- Your assignment
In full and without alteration, print the entries that follow.

Stored data entries:
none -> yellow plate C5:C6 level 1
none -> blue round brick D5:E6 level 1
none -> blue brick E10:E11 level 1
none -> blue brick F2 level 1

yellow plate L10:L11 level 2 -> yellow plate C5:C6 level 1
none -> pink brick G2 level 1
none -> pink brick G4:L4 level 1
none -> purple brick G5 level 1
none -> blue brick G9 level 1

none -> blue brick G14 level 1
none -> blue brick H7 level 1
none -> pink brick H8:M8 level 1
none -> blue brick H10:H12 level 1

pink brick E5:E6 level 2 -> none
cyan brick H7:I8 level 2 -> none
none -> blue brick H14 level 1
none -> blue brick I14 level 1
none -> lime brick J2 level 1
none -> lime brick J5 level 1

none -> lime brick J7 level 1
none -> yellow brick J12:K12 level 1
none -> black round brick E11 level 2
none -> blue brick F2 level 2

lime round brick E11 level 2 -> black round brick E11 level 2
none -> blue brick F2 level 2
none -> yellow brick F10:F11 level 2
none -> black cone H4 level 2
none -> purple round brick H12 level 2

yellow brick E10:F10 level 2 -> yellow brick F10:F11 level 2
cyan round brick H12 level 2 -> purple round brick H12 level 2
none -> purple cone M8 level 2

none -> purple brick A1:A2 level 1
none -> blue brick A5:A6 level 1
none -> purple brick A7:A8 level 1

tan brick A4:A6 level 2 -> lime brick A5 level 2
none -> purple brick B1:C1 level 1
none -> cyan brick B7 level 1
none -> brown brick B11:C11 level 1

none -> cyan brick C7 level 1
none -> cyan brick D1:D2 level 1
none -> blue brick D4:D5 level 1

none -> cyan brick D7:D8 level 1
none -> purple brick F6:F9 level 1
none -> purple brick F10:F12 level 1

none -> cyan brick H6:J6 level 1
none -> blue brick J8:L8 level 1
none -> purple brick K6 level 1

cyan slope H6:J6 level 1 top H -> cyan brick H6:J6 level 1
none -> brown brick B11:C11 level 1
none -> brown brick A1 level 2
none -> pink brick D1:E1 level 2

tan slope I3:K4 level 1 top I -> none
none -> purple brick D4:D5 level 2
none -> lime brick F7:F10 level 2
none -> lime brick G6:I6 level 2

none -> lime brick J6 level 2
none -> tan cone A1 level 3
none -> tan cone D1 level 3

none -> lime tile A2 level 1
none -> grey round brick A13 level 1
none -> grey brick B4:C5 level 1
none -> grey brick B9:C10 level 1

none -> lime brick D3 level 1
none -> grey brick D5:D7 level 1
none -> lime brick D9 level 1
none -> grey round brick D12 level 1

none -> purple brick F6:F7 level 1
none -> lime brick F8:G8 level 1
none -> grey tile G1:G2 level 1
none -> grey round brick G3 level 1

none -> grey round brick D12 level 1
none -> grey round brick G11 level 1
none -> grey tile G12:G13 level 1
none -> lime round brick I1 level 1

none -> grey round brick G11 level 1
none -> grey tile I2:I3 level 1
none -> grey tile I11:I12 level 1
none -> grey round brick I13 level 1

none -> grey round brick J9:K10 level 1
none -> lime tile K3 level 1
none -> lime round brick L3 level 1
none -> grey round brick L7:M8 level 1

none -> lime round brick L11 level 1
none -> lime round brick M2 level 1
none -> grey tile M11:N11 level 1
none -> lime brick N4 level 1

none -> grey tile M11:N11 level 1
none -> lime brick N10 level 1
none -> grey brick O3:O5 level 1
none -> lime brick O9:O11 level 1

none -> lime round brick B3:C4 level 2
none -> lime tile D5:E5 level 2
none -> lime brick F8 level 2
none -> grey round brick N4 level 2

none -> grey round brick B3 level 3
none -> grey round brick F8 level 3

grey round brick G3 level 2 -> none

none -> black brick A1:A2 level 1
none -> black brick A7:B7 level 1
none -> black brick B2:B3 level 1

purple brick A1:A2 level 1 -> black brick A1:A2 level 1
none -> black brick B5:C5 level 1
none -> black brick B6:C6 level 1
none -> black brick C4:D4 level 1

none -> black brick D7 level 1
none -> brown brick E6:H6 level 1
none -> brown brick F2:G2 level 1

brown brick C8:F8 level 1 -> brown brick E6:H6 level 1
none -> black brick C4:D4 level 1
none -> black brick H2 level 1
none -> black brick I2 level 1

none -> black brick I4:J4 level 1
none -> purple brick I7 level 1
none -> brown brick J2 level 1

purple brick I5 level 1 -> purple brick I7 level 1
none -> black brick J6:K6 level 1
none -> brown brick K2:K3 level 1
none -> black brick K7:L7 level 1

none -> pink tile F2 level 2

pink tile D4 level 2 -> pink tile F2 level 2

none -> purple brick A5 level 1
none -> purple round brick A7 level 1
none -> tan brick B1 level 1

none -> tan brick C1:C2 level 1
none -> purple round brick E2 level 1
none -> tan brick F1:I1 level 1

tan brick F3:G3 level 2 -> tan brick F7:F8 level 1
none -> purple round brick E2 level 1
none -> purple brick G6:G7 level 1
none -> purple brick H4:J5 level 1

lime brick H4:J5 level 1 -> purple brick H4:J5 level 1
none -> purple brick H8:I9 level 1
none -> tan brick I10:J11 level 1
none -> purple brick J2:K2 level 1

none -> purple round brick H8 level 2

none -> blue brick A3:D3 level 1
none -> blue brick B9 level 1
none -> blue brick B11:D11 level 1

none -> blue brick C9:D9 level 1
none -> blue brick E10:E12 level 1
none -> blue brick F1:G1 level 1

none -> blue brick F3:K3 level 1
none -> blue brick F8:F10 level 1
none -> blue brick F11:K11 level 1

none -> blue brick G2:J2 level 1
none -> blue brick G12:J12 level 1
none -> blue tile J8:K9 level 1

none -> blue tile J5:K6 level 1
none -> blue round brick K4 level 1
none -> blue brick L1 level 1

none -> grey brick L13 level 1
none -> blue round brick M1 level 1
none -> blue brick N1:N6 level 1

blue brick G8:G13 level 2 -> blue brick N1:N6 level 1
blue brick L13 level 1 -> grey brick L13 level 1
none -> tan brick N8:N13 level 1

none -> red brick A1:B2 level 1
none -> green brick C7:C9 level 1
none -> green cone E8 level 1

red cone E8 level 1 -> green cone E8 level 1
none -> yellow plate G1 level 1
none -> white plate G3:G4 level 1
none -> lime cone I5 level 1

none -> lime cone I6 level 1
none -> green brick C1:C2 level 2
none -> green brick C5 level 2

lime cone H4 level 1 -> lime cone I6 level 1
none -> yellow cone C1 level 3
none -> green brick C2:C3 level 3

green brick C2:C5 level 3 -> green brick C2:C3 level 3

- Task response
none -> yellow plate C5:C6 level 1
none -> blue round brick D5:E6 level 1
none -> blue brick E10:E11 level 1
none -> blue brick F2 level 1

yellow plate L10:L11 level 2 -> yellow plate C5:C6 level 1
none -> pink brick G2 level 1
none -> pink brick G4:L4 level 1
none -> purple brick G5 level 1
none -> blue brick G9 level 1

none -> blue brick G14 level 1
none -> blue brick H7 level 1
none -> pink brick H8:M8 level 1
none -> blue brick H10:H12 level 1

pink brick E5:E6 level 2 -> none
cyan brick H7:I8 level 2 -> none
none -> blue brick H14 level 1
none -> blue brick I14 level 1
none -> lime brick J2 level 1
none -> lime brick J5 level 1

none -> lime brick J7 level 1
none -> yellow brick J12:K12 level 1
none -> black round brick E11 level 2
none -> blue brick F2 level 2

lime round brick E11 level 2 -> black round brick E11 level 2
none -> blue brick F2 level 2
none -> yellow brick F10:F11 level 2
none -> black cone H4 level 2
none -> purple round brick H12 level 2

yellow brick E10:F10 level 2 -> yellow brick F10:F11 level 2
cyan round brick H12 level 2 -> purple round brick H12 level 2
none -> purple cone M8 level 2

none -> purple brick A1:A2 level 1
none -> blue brick A5:A6 level 1
none -> purple brick A7:A8 level 1

tan brick A4:A6 level 2 -> lime brick A5 level 2
none -> purple brick B1:C1 level 1
none -> cyan brick B7 level 1
none -> brown brick B11:C11 level 1

none -> cyan brick C7 level 1
none -> cyan brick D1:D2 level 1
none -> blue brick D4:D5 level 1

none -> cyan brick D7:D8 level 1
none -> purple brick F6:F9 level 1
none -> purple brick F10:F12 level 1

none -> cyan brick H6:J6 level 1
none -> blue brick J8:L8 level 1
none -> purple brick K6 level 1

cyan slope H6:J6 level 1 top H -> cyan brick H6:J6 level 1
none -> brown brick B11:C11 level 1
none -> brown brick A1 level 2
none -> pink brick D1:E1 level 2

tan slope I3:K4 level 1 top I -> none
none -> purple brick D4:D5 level 2
none -> lime brick F7:F10 level 2
none -> lime brick G6:I6 level 2

none -> lime brick J6 level 2
none -> tan cone A1 level 3
none -> tan cone D1 level 3

none -> lime tile A2 level 1
none -> grey round brick A13 level 1
none -> grey brick B4:C5 level 1
none -> grey brick B9:C10 level 1

none -> lime brick D3 level 1
none -> grey brick D5:D7 level 1
none -> lime brick D9 level 1
none -> grey round brick D12 level 1

none -> purple brick F6:F7 level 1
none -> lime brick F8:G8 level 1
none -> grey tile G1:G2 level 1
none -> grey round brick G3 level 1

none -> grey round brick D12 level 1
none -> grey round brick G11 level 1
none -> grey tile G12:G13 level 1
none -> lime round brick I1 level 1

none -> grey round brick G11 level 1
none -> grey tile I2:I3 level 1
none -> grey tile I11:I12 level 1
none -> grey round brick I13 level 1

none -> grey round brick J9:K10 level 1
none -> lime tile K3 level 1
none -> lime round brick L3 level 1
none -> grey round brick L7:M8 level 1

none -> lime round brick L11 level 1
none -> lime round brick M2 level 1
none -> grey tile M11:N11 level 1
none -> lime brick N4 level 1

none -> grey tile M11:N11 level 1
none -> lime brick N10 level 1
none -> grey brick O3:O5 level 1
none -> lime brick O9:O11 level 1

none -> lime round brick B3:C4 level 2
none -> lime tile D5:E5 level 2
none -> lime brick F8 level 2
none -> grey round brick N4 level 2

none -> grey round brick B3 level 3
none -> grey round brick F8 level 3

grey round brick G3 level 2 -> none

none -> black brick A1:A2 level 1
none -> black brick A7:B7 level 1
none -> black brick B2:B3 level 1

purple brick A1:A2 level 1 -> black brick A1:A2 level 1
none -> black brick B5:C5 level 1
none -> black brick B6:C6 level 1
none -> black brick C4:D4 level 1

none -> black brick D7 level 1
none -> brown brick E6:H6 level 1
none -> brown brick F2:G2 level 1

brown brick C8:F8 level 1 -> brown brick E6:H6 level 1
none -> black brick C4:D4 level 1
none -> black brick H2 level 1
none -> black brick I2 level 1

none -> black brick I4:J4 level 1
none -> purple brick I7 level 1
none -> brown brick J2 level 1

purple brick I5 level 1 -> purple brick I7 level 1
none -> black brick J6:K6 level 1
none -> brown brick K2:K3 level 1
none -> black brick K7:L7 level 1

none -> pink tile F2 level 2

pink tile D4 level 2 -> pink tile F2 level 2

none -> purple brick A5 level 1
none -> purple round brick A7 level 1
none -> tan brick B1 level 1

none -> tan brick C1:C2 level 1
none -> purple round brick E2 level 1
none -> tan brick F1:I1 level 1

tan brick F3:G3 level 2 -> tan brick F7:F8 level 1
none -> purple round brick E2 level 1
none -> purple brick G6:G7 level 1
none -> purple brick H4:J5 level 1

lime brick H4:J5 level 1 -> purple brick H4:J5 level 1
none -> purple brick H8:I9 level 1
none -> tan brick I10:J11 level 1
none -> purple brick J2:K2 level 1

none -> purple round brick H8 level 2

none -> blue brick A3:D3 level 1
none -> blue brick B9 level 1
none -> blue brick B11:D11 level 1

none -> blue brick C9:D9 level 1
none -> blue brick E10:E12 level 1
none -> blue brick F1:G1 level 1

none -> blue brick F3:K3 level 1
none -> blue brick F8:F10 level 1
none -> blue brick F11:K11 level 1

none -> blue brick G2:J2 level 1
none -> blue brick G12:J12 level 1
none -> blue tile J8:K9 level 1

none -> blue tile J5:K6 level 1
none -> blue round brick K4 level 1
none -> blue brick L1 level 1

none -> grey brick L13 level 1
none -> blue round brick M1 level 1
none -> blue brick N1:N6 level 1

blue brick G8:G13 level 2 -> blue brick N1:N6 level 1
blue brick L13 level 1 -> grey brick L13 level 1
none -> tan brick N8:N13 level 1

none -> red brick A1:B2 level 1
none -> green brick C7:C9 level 1
none -> green cone E8 level 1

red cone E8 level 1 -> green cone E8 level 1
none -> yellow plate G1 level 1
none -> white plate G3:G4 level 1
none -> lime cone I5 level 1

none -> lime cone I6 level 1
none -> green brick C1:C2 level 2
none -> green brick C5 level 2

lime cone H4 level 1 -> lime cone I6 level 1
none -> yellow cone C1 level 3
none -> green brick C2:C3 level 3

green brick C2:C5 level 3 -> green brick C2:C3 level 3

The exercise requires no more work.